> **EXERCISE DETAILS**
Set down, exactly as written, every line from the top of the records below to the line containing "(215, 354) = (250, 326): none -> red pyramid", both ends included, and no others.

> **Scene edit records**
....

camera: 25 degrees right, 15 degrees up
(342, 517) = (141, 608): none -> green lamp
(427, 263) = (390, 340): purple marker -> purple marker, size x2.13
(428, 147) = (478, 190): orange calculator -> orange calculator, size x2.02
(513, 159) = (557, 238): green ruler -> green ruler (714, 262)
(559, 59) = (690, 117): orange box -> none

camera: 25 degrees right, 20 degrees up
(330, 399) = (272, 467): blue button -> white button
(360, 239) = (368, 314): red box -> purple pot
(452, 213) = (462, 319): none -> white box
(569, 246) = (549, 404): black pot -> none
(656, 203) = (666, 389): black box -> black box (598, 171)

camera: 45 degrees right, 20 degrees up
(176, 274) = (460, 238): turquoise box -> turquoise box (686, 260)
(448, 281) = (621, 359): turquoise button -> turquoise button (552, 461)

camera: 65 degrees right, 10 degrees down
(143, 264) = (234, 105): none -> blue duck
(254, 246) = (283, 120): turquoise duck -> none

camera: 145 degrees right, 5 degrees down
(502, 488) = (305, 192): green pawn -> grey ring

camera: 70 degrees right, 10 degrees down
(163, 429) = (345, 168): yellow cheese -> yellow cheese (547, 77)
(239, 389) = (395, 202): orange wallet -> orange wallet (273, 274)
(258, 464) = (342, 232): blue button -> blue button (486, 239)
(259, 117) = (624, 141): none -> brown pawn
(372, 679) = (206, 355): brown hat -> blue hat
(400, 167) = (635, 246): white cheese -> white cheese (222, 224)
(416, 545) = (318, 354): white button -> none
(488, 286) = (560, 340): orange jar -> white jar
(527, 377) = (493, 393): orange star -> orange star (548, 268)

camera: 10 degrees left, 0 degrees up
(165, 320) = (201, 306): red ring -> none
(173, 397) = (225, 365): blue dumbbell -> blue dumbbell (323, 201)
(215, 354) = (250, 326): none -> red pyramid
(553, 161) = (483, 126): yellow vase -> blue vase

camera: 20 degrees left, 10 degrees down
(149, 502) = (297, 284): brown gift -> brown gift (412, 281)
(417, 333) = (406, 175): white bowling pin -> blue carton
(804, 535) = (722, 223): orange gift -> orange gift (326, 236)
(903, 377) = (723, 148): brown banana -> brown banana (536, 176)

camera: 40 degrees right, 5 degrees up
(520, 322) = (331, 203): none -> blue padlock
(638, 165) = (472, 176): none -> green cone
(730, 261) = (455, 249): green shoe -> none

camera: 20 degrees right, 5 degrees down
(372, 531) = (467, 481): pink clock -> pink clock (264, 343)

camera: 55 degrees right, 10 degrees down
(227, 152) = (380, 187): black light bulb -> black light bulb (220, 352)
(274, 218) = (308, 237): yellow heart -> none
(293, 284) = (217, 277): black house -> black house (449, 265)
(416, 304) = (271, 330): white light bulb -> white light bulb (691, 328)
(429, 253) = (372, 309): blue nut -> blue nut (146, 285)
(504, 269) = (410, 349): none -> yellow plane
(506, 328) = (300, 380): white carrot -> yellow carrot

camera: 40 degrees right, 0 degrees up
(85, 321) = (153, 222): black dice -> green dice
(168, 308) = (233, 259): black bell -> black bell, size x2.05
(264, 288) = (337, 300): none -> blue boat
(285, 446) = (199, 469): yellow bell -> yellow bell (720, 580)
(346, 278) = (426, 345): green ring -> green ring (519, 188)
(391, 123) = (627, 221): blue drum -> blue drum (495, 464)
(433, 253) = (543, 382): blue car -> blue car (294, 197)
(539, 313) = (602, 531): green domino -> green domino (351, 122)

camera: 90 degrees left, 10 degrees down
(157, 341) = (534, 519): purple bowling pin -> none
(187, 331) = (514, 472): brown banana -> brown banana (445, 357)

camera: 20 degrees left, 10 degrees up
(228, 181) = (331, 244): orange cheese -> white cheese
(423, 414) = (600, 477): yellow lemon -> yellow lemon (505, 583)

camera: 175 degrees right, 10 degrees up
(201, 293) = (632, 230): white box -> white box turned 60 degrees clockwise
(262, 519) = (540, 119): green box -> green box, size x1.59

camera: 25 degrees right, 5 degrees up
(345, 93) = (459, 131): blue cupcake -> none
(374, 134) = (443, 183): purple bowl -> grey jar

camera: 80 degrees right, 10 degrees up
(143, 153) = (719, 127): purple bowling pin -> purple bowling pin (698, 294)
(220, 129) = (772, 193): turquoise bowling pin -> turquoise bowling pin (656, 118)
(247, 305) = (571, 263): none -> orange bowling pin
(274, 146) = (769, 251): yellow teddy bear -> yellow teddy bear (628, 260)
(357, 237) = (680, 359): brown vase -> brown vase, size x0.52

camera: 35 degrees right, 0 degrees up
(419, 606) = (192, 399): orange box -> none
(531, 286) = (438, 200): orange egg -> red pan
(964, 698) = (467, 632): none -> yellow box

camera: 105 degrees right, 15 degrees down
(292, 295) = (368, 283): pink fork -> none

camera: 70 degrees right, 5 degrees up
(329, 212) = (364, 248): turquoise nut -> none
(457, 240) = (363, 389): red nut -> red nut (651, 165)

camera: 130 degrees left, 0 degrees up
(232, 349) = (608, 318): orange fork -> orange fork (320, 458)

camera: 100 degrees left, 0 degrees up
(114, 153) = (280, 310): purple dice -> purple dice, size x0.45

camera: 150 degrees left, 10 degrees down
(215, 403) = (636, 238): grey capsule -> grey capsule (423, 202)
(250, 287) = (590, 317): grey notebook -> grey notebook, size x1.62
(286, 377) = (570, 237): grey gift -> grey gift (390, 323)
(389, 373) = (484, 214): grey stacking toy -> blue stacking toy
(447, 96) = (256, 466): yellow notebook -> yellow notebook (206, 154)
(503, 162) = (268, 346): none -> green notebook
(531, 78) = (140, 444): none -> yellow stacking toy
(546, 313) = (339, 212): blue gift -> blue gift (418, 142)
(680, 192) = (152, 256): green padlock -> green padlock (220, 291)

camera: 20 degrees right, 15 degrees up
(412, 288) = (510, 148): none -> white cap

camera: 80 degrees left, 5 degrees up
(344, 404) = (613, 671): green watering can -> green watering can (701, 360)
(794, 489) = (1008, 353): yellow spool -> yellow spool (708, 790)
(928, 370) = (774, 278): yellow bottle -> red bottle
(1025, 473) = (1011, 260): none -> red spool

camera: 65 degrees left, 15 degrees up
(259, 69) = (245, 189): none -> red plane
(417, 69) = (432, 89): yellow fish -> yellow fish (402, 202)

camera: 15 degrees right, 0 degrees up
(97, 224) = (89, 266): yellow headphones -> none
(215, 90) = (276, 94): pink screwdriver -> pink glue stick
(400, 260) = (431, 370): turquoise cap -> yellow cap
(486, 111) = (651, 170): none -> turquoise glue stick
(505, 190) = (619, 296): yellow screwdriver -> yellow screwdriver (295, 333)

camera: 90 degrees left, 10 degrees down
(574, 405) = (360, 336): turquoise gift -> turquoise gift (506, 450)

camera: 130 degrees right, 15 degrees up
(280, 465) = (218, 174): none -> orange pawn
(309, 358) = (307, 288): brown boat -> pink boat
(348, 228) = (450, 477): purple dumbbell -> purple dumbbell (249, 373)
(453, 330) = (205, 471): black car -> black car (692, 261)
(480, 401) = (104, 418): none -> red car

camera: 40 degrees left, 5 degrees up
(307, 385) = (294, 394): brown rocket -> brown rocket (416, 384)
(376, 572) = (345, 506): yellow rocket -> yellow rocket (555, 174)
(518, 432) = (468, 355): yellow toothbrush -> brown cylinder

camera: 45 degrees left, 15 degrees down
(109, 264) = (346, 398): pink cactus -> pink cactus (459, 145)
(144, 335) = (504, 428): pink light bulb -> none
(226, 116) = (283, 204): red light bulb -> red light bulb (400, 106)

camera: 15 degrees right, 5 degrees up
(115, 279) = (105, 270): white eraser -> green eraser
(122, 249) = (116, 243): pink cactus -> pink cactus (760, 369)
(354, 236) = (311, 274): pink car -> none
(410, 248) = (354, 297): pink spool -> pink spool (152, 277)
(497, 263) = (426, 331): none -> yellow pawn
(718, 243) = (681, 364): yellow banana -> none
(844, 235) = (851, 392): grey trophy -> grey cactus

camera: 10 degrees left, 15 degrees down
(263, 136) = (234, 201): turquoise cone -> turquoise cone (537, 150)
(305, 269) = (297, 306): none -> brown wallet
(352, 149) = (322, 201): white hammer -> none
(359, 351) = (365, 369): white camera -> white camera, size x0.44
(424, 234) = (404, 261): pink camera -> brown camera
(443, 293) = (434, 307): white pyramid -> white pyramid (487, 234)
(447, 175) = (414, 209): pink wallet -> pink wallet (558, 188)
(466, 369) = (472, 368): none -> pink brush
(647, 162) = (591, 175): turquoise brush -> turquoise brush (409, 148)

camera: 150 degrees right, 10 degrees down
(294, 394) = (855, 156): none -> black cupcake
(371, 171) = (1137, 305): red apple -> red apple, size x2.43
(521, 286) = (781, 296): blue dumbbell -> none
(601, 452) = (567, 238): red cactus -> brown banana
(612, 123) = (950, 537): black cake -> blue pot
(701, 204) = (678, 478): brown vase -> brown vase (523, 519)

....

> **THE COMPLETED TASK**
camera: 25 degrees right, 15 degrees up
(342, 517) = (141, 608): none -> green lamp
(427, 263) = (390, 340): purple marker -> purple marker, size x2.13
(428, 147) = (478, 190): orange calculator -> orange calculator, size x2.02
(513, 159) = (557, 238): green ruler -> green ruler (714, 262)
(559, 59) = (690, 117): orange box -> none

camera: 25 degrees right, 20 degrees up
(330, 399) = (272, 467): blue button -> white button
(360, 239) = (368, 314): red box -> purple pot
(452, 213) = (462, 319): none -> white box
(569, 246) = (549, 404): black pot -> none
(656, 203) = (666, 389): black box -> black box (598, 171)

camera: 45 degrees right, 20 degrees up
(176, 274) = (460, 238): turquoise box -> turquoise box (686, 260)
(448, 281) = (621, 359): turquoise button -> turquoise button (552, 461)

camera: 65 degrees right, 10 degrees down
(143, 264) = (234, 105): none -> blue duck
(254, 246) = (283, 120): turquoise duck -> none

camera: 145 degrees right, 5 degrees down
(502, 488) = (305, 192): green pawn -> grey ring

camera: 70 degrees right, 10 degrees down
(163, 429) = (345, 168): yellow cheese -> yellow cheese (547, 77)
(239, 389) = (395, 202): orange wallet -> orange wallet (273, 274)
(258, 464) = (342, 232): blue button -> blue button (486, 239)
(259, 117) = (624, 141): none -> brown pawn
(372, 679) = (206, 355): brown hat -> blue hat
(400, 167) = (635, 246): white cheese -> white cheese (222, 224)
(416, 545) = (318, 354): white button -> none
(488, 286) = (560, 340): orange jar -> white jar
(527, 377) = (493, 393): orange star -> orange star (548, 268)

camera: 10 degrees left, 0 degrees up
(165, 320) = (201, 306): red ring -> none
(173, 397) = (225, 365): blue dumbbell -> blue dumbbell (323, 201)
(215, 354) = (250, 326): none -> red pyramid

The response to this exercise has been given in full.